— WHAT IS REQUIRED —
Please render the lines of the material from the one containing "95: (957, 1426)" through the one containing "124: (206, 1421)", both included, as a JSON list of strings with one string per line and blank lines left out.
========
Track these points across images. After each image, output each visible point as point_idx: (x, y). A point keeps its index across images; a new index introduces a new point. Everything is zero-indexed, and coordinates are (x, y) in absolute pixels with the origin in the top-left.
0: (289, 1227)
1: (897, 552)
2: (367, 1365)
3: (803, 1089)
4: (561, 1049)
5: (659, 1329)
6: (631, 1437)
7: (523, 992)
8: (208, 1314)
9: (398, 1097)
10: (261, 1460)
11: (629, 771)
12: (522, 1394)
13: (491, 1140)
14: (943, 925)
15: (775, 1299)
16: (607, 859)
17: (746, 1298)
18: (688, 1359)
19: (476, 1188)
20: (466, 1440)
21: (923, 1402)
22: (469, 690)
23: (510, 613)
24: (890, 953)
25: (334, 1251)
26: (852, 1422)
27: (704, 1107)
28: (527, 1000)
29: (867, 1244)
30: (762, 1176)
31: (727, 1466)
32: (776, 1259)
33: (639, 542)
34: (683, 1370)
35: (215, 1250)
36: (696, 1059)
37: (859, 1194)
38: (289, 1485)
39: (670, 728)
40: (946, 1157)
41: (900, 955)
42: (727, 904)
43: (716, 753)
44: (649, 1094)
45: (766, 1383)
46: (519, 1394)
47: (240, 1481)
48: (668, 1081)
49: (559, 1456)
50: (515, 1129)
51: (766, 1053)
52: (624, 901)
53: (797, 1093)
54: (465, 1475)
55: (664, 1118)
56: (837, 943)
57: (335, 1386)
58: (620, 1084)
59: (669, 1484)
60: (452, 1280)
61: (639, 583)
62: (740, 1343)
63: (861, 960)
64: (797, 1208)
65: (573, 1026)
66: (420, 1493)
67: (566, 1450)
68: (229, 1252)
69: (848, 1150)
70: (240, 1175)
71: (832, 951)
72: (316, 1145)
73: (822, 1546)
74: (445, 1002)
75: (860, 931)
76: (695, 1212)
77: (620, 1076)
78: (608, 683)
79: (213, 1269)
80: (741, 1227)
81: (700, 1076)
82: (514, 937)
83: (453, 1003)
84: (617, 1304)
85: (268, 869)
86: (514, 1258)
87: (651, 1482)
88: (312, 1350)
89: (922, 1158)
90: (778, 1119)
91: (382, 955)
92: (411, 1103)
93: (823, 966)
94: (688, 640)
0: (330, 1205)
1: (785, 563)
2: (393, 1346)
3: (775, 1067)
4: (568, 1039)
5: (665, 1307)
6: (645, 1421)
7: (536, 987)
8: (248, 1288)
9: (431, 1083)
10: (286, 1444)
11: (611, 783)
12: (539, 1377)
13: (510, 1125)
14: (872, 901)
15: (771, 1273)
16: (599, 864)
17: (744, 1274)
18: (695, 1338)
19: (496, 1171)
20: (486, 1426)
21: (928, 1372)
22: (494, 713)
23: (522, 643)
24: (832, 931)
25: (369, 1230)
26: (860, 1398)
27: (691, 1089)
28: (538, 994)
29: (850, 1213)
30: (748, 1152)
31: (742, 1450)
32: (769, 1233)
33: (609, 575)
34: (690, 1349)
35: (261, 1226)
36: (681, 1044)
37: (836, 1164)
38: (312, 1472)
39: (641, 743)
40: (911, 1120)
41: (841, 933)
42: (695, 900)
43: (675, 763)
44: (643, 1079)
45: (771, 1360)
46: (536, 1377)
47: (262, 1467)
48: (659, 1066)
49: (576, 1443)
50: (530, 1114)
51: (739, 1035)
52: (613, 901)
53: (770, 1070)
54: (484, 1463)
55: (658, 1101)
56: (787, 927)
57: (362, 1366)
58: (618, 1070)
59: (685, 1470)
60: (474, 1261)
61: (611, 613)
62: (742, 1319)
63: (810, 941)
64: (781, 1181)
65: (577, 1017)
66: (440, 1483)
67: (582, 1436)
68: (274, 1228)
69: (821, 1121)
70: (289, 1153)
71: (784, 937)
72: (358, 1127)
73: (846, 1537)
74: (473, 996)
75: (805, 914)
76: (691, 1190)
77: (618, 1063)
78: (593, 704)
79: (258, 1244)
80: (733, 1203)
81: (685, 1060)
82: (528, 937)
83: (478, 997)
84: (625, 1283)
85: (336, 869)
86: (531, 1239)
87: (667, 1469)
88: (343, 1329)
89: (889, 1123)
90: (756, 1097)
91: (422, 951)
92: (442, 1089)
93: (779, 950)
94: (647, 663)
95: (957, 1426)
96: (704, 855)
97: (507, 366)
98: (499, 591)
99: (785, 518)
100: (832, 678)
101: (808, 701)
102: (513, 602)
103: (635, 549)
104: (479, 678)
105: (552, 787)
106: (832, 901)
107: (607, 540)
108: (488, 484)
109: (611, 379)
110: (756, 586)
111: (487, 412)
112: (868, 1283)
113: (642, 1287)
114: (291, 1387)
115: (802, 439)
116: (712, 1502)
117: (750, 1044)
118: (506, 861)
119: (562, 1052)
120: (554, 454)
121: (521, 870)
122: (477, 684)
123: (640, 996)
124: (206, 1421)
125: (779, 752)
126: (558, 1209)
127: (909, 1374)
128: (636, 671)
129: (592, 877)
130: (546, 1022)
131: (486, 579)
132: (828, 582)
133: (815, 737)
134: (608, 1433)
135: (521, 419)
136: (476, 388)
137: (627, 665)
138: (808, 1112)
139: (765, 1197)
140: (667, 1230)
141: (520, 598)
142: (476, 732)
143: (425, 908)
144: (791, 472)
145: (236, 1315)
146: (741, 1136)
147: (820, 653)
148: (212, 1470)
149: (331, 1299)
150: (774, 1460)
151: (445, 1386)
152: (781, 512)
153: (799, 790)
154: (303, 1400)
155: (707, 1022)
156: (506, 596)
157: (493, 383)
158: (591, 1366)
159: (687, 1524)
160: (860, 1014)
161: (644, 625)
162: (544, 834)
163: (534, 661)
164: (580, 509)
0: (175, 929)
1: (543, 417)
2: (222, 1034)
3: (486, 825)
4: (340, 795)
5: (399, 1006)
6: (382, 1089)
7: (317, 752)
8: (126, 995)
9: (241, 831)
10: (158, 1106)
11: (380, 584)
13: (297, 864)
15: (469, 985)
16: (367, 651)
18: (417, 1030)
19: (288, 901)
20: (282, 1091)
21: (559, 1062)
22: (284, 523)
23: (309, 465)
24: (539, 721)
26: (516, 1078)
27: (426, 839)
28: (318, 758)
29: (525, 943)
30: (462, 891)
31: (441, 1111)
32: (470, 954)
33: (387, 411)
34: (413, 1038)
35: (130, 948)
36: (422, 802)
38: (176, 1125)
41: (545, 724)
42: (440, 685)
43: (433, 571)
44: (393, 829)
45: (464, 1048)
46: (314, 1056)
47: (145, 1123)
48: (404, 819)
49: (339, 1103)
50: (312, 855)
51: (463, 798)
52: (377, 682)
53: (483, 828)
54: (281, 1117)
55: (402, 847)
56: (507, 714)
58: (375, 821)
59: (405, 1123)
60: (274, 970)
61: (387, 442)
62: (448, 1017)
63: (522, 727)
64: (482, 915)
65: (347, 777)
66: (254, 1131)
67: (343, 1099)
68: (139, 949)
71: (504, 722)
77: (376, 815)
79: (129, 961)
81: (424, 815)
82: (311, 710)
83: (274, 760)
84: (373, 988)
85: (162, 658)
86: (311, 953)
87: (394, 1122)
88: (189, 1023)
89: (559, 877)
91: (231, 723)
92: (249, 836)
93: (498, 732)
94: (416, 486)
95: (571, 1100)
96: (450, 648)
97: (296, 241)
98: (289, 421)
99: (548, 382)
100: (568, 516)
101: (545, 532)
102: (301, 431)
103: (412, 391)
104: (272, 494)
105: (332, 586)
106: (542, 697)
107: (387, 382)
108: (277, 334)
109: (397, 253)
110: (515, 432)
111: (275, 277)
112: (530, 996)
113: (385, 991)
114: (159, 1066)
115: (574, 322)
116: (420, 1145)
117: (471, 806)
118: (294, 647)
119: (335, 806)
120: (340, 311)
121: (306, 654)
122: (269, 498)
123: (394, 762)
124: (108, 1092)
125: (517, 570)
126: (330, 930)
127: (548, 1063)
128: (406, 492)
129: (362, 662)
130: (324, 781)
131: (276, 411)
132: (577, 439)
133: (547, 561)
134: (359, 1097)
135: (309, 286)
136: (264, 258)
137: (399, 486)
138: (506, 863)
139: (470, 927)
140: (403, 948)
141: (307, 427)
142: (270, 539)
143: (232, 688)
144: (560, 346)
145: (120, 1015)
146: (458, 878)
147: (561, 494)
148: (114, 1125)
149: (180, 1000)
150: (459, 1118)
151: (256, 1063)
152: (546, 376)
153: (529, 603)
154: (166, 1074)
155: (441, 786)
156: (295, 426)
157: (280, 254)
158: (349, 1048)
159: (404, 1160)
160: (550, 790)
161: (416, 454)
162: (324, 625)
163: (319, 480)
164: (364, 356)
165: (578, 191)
========
— REPLY TO THE EXERCISE —
[
  "95: (957, 1426)",
  "96: (704, 855)",
  "97: (507, 366)",
  "98: (499, 591)",
  "99: (785, 518)",
  "100: (832, 678)",
  "101: (808, 701)",
  "102: (513, 602)",
  "103: (635, 549)",
  "104: (479, 678)",
  "105: (552, 787)",
  "106: (832, 901)",
  "107: (607, 540)",
  "108: (488, 484)",
  "109: (611, 379)",
  "110: (756, 586)",
  "111: (487, 412)",
  "112: (868, 1283)",
  "113: (642, 1287)",
  "114: (291, 1387)",
  "115: (802, 439)",
  "116: (712, 1502)",
  "117: (750, 1044)",
  "118: (506, 861)",
  "119: (562, 1052)",
  "120: (554, 454)",
  "121: (521, 870)",
  "122: (477, 684)",
  "123: (640, 996)",
  "124: (206, 1421)"
]